■ **ASSIGNMENT**
The data below holds a line containing "purple triangle: (48, 50)" and a line containing "pink trapezoid: (86, 52) -> (83, 58), moved"; please quote exactly those two lines and every line between them, and nothing else.

■ **RECORDS FOR THE TASK**
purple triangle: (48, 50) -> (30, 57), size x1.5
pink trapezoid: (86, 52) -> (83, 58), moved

...

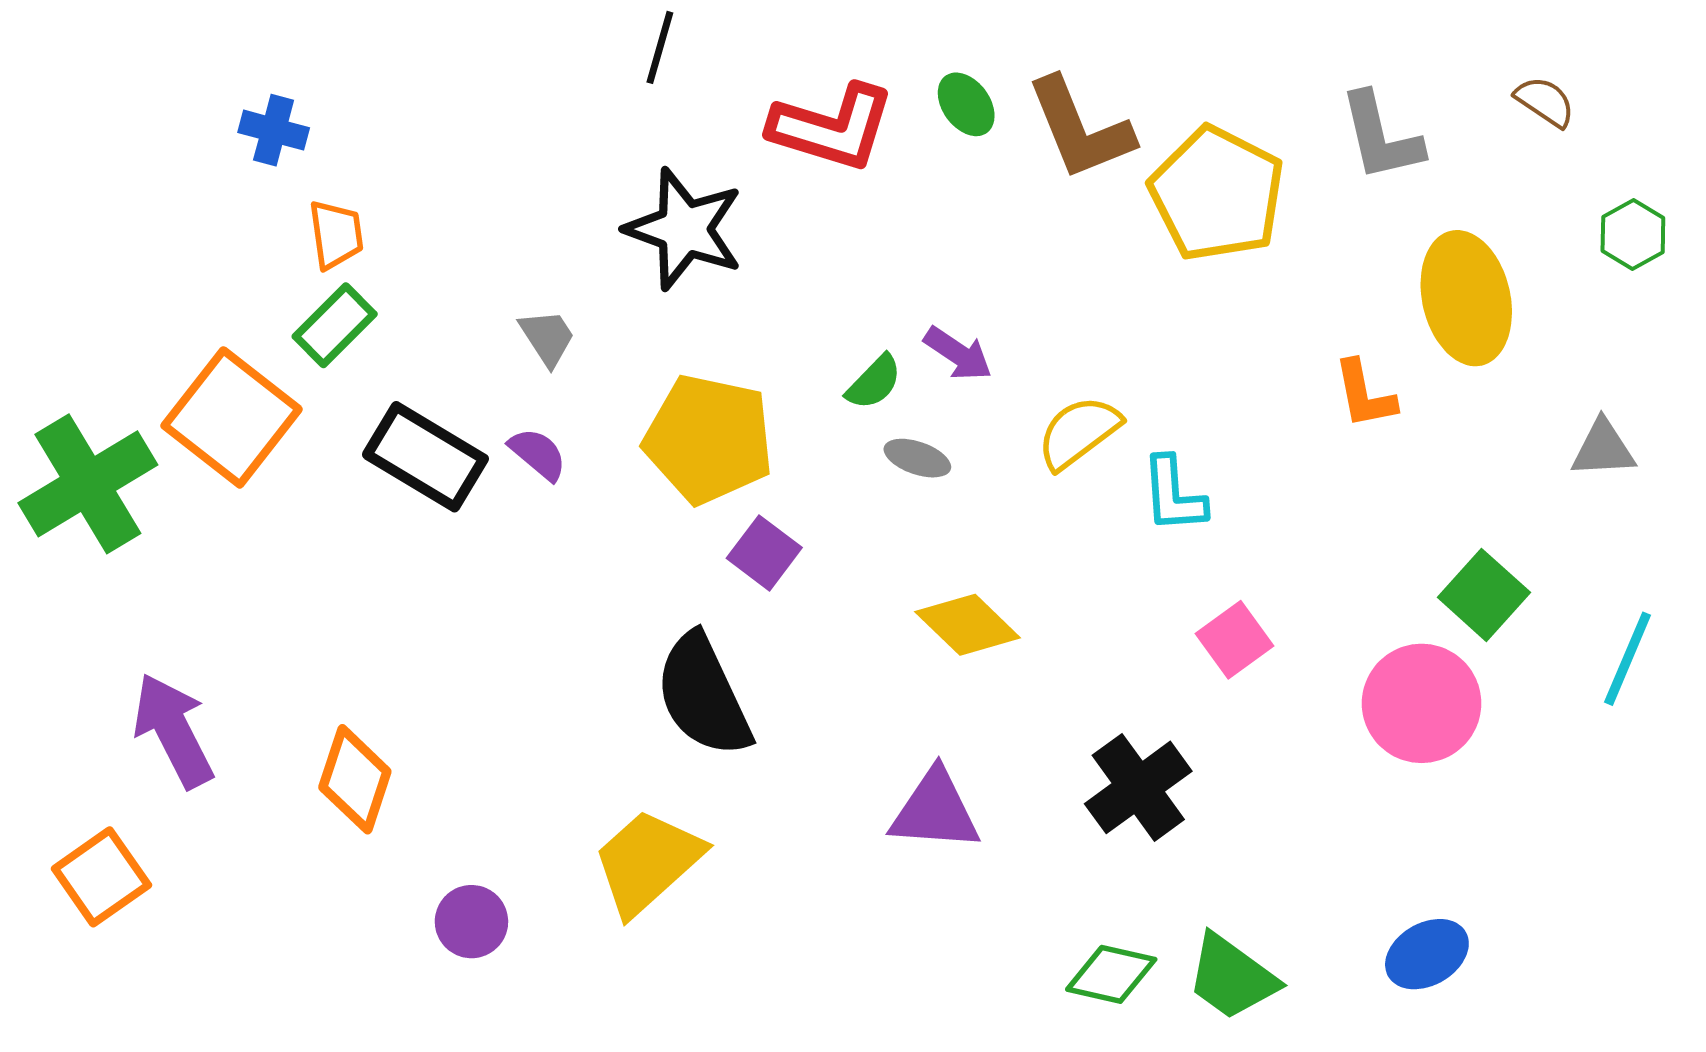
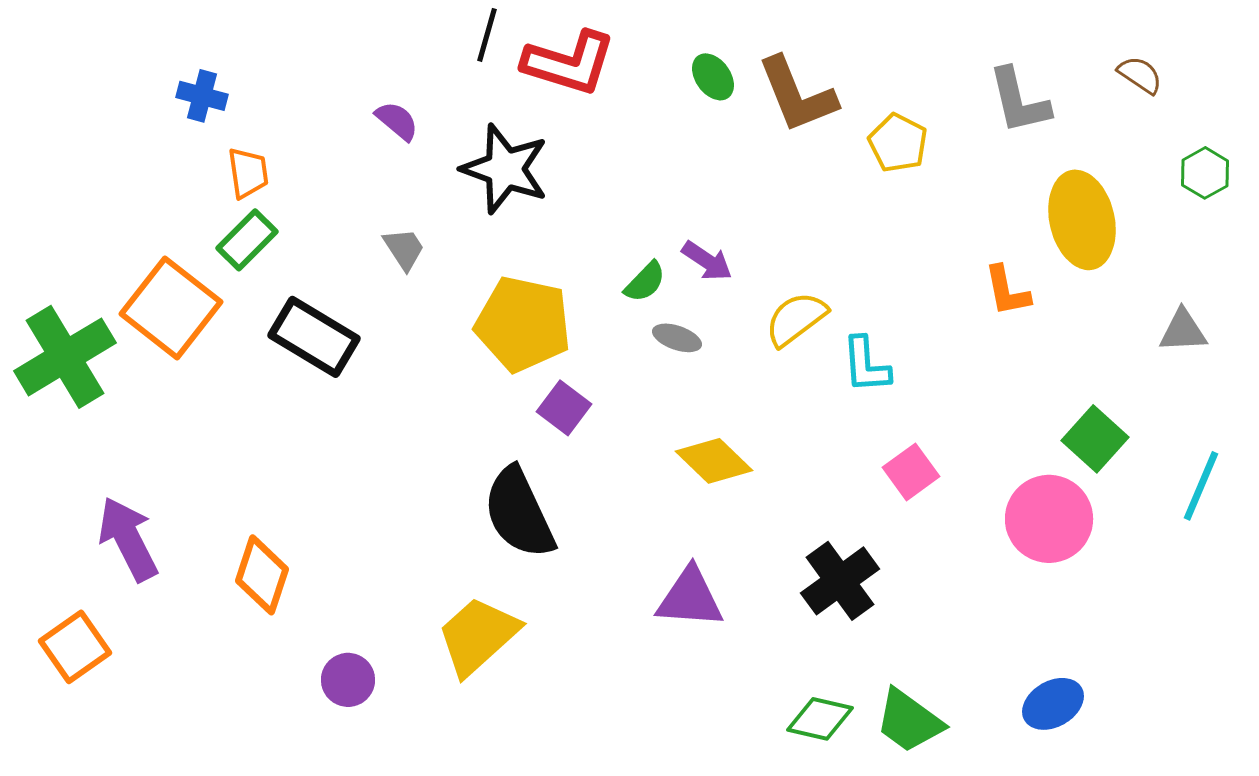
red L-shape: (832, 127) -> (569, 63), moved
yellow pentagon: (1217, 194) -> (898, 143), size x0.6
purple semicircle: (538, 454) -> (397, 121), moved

■ **FINAL ANSWER**
purple triangle: (48, 50) -> (30, 57), size x1.5
pink trapezoid: (86, 52) -> (83, 58), moved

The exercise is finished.